§ TASK INSTRUCTIONS
Everything from the first line of the material below through the line containing "turquoise plane [578,309,728,382]" must be retyped exactly, and nothing past it.

§ EXTRACTED MATERIAL
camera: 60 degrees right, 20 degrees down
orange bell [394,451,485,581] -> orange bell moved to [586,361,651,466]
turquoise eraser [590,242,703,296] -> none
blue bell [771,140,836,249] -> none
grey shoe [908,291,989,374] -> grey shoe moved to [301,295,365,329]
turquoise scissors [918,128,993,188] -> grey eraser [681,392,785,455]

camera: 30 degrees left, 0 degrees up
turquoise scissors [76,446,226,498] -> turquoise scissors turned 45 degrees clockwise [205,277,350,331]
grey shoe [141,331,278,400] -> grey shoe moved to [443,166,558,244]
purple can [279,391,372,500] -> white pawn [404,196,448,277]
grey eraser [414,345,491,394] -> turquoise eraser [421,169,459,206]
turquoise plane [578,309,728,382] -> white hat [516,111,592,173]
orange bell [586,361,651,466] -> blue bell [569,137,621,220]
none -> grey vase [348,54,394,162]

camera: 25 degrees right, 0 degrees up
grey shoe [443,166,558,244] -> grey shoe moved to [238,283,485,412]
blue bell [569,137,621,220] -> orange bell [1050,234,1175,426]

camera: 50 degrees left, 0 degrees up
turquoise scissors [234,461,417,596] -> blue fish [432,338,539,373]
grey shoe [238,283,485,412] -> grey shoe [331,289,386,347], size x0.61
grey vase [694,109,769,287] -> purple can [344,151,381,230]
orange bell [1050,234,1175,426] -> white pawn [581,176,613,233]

§ EXERCISE RESULT
camera: 60 degrees right, 20 degrees down
orange bell [394,451,485,581] -> orange bell moved to [586,361,651,466]
turquoise eraser [590,242,703,296] -> none
blue bell [771,140,836,249] -> none
grey shoe [908,291,989,374] -> grey shoe moved to [301,295,365,329]
turquoise scissors [918,128,993,188] -> grey eraser [681,392,785,455]

camera: 30 degrees left, 0 degrees up
turquoise scissors [76,446,226,498] -> turquoise scissors turned 45 degrees clockwise [205,277,350,331]
grey shoe [141,331,278,400] -> grey shoe moved to [443,166,558,244]
purple can [279,391,372,500] -> white pawn [404,196,448,277]
grey eraser [414,345,491,394] -> turquoise eraser [421,169,459,206]
turquoise plane [578,309,728,382] -> white hat [516,111,592,173]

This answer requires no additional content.